» **THE PROBLEM**:
Below are records; count the lines in them that hold "BLACK" and give only the count.
++++ THE DATA ++++
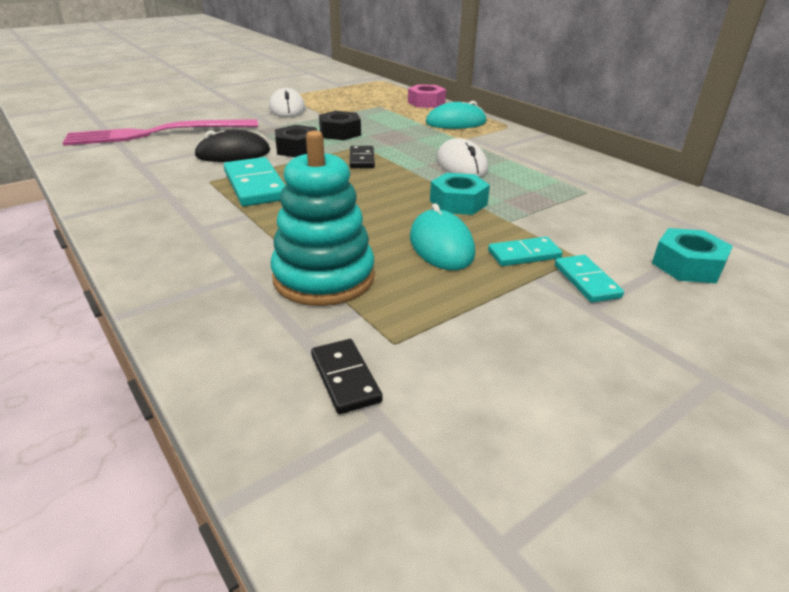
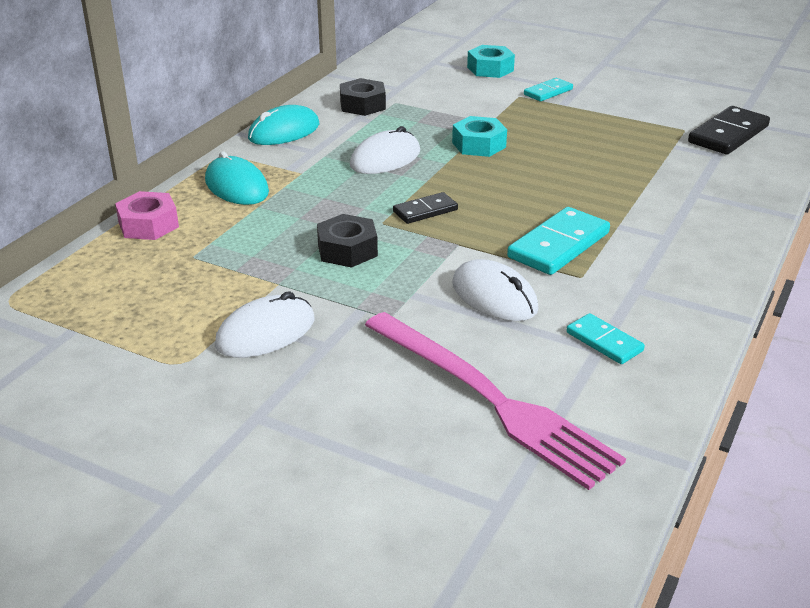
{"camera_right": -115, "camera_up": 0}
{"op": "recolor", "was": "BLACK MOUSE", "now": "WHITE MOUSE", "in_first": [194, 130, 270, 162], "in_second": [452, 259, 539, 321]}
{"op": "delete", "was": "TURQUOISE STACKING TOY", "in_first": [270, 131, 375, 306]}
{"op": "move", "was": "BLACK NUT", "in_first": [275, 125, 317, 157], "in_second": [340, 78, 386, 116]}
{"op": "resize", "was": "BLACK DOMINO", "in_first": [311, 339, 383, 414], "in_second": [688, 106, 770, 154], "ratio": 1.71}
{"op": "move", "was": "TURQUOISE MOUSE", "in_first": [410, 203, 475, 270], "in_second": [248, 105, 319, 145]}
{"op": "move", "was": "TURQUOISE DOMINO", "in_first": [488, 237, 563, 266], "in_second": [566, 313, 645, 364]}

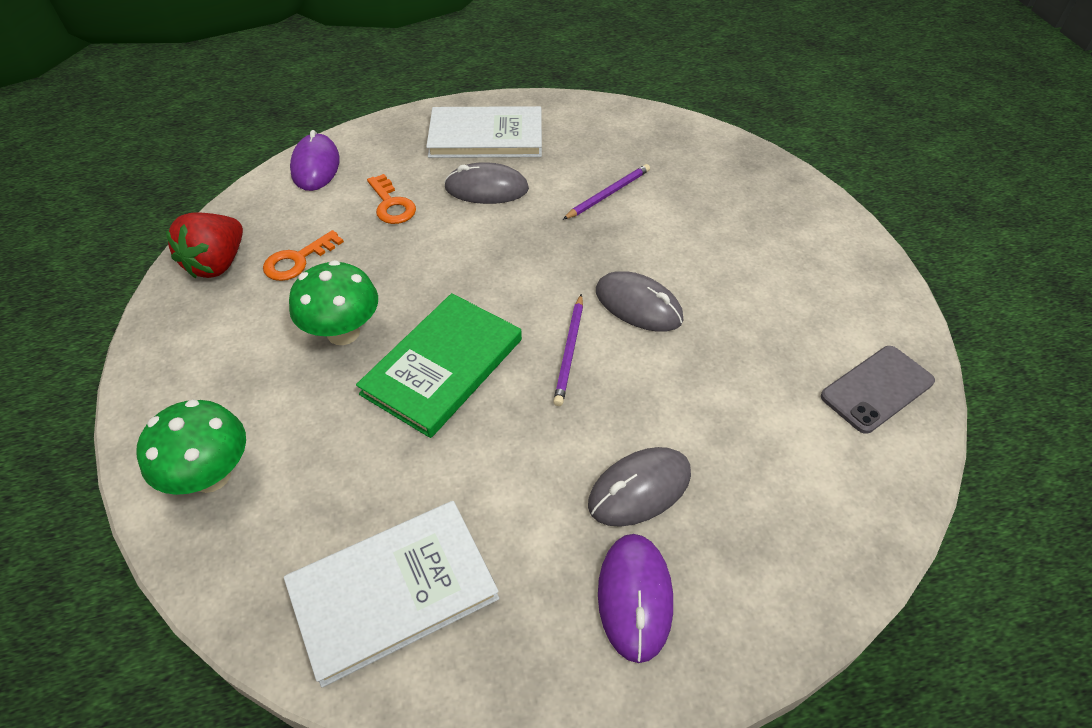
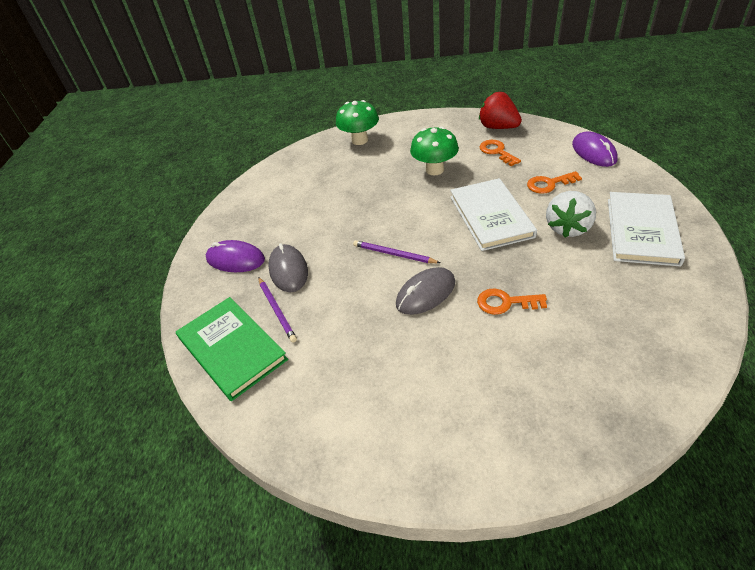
{"camera_right": 110, "camera_up": -5}
{"op": "move", "was": "WHITE BOOK", "in_first": [284, 501, 500, 687], "in_second": [450, 178, 537, 251]}
{"op": "rotate", "was": "PURPLE MOUSE", "in_first": [290, 130, 340, 191], "in_second": [572, 131, 618, 167], "clockwise": 60}
{"op": "move", "was": "GREEN BOOK", "in_first": [356, 293, 522, 438], "in_second": [176, 297, 288, 401]}
{"op": "replace", "was": "GREY MOUSE", "now": "WHITE STRAWBERRY", "in_first": [444, 162, 529, 204], "in_second": [546, 191, 596, 238]}
{"op": "move", "was": "PURPLE PENCIL", "in_first": [563, 164, 650, 220], "in_second": [258, 277, 297, 343]}
{"op": "delete", "was": "GREY PHONE", "in_first": [821, 346, 935, 434]}
{"op": "insert", "now": "ORANGE KEY", "in_second": [477, 288, 547, 315]}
++++
» **THE ANSWER**:
3